● **Task objective**
Among the entries below, only the lines starting at the one with "R204: none -> 1 (+3V3, SIG6)" and ending at the one with "C6: none -> 150uF (plus +3V3, minus SDA)", both included, are to be printed exactly.

━━━━━━━━

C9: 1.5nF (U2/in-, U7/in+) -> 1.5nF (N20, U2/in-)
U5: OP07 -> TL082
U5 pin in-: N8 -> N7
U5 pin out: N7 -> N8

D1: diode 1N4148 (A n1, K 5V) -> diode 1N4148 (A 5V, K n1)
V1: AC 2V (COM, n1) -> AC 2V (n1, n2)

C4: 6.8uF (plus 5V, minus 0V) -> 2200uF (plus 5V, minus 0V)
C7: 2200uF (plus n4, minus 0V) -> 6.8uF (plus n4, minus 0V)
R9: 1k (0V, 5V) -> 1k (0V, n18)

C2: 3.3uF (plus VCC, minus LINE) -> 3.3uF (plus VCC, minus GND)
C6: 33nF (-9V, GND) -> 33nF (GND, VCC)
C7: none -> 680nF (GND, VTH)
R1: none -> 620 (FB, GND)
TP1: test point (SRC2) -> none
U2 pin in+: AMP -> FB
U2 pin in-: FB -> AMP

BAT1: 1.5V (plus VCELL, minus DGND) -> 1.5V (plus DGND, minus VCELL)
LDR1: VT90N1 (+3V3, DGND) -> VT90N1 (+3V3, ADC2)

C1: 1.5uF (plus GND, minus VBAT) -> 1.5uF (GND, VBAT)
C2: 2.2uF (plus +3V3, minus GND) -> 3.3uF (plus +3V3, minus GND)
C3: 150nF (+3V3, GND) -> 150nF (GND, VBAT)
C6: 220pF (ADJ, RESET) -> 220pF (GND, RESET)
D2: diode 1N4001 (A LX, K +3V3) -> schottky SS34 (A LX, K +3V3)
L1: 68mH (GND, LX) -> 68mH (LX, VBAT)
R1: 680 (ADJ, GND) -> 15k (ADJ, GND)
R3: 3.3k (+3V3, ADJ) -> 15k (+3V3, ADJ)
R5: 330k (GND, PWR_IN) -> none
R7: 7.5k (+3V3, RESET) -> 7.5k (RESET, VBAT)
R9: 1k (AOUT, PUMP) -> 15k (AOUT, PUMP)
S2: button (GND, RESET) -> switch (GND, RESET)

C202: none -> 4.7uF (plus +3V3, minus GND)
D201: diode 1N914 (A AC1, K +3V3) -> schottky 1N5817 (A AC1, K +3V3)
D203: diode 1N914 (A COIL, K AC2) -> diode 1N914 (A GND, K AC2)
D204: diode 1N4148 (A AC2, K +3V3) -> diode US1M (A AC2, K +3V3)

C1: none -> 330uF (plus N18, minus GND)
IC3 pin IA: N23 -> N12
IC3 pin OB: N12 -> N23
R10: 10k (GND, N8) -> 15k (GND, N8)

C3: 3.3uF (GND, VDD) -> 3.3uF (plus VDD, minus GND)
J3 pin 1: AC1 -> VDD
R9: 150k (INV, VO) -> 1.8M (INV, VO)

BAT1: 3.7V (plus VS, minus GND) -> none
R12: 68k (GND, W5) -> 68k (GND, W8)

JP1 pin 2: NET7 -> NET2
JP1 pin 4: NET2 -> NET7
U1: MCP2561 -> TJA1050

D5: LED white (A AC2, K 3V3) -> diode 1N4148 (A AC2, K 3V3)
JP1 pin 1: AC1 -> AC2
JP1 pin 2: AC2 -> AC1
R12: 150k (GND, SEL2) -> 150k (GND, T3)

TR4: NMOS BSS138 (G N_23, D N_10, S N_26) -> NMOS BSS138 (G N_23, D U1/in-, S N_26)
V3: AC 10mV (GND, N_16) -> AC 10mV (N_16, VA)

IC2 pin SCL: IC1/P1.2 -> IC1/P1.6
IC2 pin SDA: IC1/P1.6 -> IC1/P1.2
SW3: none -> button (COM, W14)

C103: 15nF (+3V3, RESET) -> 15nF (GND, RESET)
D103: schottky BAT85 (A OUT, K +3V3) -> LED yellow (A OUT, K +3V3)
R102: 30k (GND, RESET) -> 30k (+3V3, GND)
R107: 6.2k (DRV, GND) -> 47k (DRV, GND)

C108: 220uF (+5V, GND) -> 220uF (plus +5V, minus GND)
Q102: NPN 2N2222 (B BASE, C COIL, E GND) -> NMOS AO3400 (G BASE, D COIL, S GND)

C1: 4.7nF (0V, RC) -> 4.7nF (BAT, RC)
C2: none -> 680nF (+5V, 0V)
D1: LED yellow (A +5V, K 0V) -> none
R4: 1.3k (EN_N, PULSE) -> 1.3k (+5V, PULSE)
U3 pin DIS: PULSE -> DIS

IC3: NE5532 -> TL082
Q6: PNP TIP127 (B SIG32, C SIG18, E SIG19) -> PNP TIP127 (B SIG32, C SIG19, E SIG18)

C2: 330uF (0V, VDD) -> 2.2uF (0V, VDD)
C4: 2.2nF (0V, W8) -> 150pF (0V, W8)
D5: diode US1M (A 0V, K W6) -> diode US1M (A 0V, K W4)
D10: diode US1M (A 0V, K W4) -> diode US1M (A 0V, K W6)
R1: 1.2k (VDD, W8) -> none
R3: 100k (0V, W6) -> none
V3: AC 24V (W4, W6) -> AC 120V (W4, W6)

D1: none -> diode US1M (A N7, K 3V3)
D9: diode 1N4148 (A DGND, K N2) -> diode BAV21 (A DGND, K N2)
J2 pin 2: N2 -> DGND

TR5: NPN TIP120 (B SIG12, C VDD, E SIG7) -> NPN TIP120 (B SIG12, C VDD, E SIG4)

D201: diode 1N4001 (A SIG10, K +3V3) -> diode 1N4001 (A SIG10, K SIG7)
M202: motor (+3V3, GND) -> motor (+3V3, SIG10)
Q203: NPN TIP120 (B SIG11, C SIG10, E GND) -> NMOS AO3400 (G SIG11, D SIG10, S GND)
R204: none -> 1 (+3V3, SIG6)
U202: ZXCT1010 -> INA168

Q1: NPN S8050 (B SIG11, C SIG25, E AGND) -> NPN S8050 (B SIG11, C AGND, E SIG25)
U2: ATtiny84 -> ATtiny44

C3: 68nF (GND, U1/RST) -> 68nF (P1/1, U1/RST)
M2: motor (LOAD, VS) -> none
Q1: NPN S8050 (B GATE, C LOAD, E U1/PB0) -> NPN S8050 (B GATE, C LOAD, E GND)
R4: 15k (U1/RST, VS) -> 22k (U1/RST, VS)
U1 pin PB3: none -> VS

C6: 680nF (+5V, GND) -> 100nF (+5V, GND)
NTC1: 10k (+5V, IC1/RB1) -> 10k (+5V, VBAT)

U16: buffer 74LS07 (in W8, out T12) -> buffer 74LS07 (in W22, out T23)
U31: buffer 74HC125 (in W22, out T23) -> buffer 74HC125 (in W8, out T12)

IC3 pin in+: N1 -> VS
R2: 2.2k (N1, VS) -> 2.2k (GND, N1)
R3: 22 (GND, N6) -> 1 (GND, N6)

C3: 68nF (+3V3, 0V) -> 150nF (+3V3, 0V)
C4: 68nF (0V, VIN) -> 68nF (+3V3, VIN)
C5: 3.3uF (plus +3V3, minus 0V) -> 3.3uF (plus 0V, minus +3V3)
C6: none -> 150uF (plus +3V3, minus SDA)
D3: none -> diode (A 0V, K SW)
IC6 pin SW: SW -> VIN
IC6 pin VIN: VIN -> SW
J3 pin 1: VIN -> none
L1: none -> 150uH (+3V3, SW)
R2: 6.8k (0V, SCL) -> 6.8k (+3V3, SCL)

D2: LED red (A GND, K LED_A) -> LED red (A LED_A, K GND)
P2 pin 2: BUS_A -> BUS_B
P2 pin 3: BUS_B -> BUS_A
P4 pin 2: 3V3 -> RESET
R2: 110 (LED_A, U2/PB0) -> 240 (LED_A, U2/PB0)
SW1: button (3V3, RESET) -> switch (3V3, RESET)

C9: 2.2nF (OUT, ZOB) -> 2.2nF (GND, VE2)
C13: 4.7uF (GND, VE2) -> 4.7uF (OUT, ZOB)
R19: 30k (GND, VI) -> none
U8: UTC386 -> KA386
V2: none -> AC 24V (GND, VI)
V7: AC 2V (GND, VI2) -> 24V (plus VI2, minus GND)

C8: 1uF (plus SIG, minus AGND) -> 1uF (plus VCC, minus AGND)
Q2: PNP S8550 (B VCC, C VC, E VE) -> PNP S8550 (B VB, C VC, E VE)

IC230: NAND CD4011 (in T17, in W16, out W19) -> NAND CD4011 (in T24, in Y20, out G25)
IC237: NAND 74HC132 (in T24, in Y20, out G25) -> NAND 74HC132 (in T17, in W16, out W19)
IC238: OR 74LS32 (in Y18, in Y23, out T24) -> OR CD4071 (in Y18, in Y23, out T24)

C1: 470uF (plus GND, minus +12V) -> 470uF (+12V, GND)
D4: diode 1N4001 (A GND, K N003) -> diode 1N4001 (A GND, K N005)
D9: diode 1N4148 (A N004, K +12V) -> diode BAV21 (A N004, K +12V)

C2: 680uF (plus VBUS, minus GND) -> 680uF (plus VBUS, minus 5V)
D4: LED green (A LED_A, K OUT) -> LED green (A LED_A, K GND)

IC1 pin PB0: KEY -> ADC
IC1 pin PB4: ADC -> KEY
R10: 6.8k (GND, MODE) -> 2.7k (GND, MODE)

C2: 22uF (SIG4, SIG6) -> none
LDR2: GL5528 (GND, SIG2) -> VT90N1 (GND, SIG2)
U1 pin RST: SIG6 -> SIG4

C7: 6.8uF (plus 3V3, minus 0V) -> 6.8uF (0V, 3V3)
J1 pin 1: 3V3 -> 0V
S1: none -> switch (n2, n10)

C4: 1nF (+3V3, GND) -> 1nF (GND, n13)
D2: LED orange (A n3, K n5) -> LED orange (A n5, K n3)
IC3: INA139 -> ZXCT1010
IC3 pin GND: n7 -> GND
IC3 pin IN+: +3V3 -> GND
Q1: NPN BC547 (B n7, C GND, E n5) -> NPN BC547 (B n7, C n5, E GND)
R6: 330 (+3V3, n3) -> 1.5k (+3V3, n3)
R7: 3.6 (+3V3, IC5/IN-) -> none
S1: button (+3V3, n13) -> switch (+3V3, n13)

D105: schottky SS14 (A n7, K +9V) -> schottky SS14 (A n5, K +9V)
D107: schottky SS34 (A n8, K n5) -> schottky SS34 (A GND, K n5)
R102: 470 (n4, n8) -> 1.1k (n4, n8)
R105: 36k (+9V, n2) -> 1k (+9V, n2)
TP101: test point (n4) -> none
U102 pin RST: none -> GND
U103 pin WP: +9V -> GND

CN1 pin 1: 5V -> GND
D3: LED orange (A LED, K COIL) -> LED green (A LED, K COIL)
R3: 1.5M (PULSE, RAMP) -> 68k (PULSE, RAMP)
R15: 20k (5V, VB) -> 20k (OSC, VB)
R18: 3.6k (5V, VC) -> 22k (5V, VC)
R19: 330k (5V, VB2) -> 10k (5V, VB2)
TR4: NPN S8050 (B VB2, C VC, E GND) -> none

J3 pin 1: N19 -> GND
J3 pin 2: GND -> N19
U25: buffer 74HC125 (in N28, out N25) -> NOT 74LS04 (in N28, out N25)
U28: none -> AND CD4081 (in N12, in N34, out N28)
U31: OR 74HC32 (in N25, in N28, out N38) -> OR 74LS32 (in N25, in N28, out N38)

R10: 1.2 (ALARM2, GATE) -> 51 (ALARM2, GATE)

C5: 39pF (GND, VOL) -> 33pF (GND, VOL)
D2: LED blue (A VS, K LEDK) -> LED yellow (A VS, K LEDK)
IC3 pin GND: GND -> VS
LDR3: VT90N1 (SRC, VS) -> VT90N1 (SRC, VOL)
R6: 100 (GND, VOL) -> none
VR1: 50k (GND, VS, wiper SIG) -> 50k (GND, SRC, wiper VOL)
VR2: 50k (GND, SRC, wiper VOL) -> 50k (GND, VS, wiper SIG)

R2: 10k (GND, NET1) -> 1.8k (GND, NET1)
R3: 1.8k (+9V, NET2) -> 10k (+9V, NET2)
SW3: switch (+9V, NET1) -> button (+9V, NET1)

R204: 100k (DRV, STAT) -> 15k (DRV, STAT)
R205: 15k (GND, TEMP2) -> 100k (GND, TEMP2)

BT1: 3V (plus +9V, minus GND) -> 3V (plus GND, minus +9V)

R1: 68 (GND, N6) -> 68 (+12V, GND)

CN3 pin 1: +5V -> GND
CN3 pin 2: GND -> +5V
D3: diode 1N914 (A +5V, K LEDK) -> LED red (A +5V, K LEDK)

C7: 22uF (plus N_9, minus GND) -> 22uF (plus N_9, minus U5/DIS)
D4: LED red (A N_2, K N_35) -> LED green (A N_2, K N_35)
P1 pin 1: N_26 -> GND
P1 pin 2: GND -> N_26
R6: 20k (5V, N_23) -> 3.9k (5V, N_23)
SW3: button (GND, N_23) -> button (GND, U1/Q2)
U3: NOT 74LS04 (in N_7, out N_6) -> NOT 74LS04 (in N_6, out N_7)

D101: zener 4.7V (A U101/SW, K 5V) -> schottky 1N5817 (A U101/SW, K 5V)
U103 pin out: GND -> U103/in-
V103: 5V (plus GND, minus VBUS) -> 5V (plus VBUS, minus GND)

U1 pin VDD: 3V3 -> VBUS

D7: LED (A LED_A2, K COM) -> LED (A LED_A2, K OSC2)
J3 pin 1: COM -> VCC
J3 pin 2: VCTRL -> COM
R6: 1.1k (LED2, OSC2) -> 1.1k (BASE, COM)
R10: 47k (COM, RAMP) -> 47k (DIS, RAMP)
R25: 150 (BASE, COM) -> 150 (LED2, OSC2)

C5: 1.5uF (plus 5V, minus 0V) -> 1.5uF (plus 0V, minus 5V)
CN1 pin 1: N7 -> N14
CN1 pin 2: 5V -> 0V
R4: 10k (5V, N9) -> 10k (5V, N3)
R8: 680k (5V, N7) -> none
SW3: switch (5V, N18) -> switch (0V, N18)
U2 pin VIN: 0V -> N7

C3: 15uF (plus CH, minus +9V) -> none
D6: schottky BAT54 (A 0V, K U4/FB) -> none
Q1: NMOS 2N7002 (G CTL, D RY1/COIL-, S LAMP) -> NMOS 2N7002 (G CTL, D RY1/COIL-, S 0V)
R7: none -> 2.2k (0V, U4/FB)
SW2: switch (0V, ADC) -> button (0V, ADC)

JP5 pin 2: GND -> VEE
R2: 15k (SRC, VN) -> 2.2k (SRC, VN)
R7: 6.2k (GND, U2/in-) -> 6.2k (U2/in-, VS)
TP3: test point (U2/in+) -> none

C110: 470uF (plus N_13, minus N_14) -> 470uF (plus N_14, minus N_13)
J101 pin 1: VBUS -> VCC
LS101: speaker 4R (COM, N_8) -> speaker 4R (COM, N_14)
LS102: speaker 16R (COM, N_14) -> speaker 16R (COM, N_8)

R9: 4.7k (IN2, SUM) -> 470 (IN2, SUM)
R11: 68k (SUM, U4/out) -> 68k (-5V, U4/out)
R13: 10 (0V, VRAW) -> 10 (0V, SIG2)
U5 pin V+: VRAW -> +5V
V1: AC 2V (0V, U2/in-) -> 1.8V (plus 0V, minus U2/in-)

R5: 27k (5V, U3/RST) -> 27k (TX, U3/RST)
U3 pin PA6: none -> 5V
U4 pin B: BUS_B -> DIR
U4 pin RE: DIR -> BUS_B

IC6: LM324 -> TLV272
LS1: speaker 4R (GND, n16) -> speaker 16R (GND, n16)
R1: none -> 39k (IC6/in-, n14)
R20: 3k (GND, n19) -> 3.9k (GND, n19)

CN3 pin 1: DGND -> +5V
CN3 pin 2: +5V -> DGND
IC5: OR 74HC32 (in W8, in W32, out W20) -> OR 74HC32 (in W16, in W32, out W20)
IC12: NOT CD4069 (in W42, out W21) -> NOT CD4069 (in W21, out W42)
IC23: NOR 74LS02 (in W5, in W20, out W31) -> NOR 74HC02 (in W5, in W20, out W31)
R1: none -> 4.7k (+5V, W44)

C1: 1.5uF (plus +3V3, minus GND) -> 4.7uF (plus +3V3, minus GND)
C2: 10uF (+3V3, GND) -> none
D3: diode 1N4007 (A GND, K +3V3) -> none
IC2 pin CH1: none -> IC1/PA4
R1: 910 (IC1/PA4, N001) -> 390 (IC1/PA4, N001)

━━━━━━━━

● **Response to this task**
R204: none -> 1 (+3V3, SIG6)
U202: ZXCT1010 -> INA168

Q1: NPN S8050 (B SIG11, C SIG25, E AGND) -> NPN S8050 (B SIG11, C AGND, E SIG25)
U2: ATtiny84 -> ATtiny44

C3: 68nF (GND, U1/RST) -> 68nF (P1/1, U1/RST)
M2: motor (LOAD, VS) -> none
Q1: NPN S8050 (B GATE, C LOAD, E U1/PB0) -> NPN S8050 (B GATE, C LOAD, E GND)
R4: 15k (U1/RST, VS) -> 22k (U1/RST, VS)
U1 pin PB3: none -> VS

C6: 680nF (+5V, GND) -> 100nF (+5V, GND)
NTC1: 10k (+5V, IC1/RB1) -> 10k (+5V, VBAT)

U16: buffer 74LS07 (in W8, out T12) -> buffer 74LS07 (in W22, out T23)
U31: buffer 74HC125 (in W22, out T23) -> buffer 74HC125 (in W8, out T12)

IC3 pin in+: N1 -> VS
R2: 2.2k (N1, VS) -> 2.2k (GND, N1)
R3: 22 (GND, N6) -> 1 (GND, N6)

C3: 68nF (+3V3, 0V) -> 150nF (+3V3, 0V)
C4: 68nF (0V, VIN) -> 68nF (+3V3, VIN)
C5: 3.3uF (plus +3V3, minus 0V) -> 3.3uF (plus 0V, minus +3V3)
C6: none -> 150uF (plus +3V3, minus SDA)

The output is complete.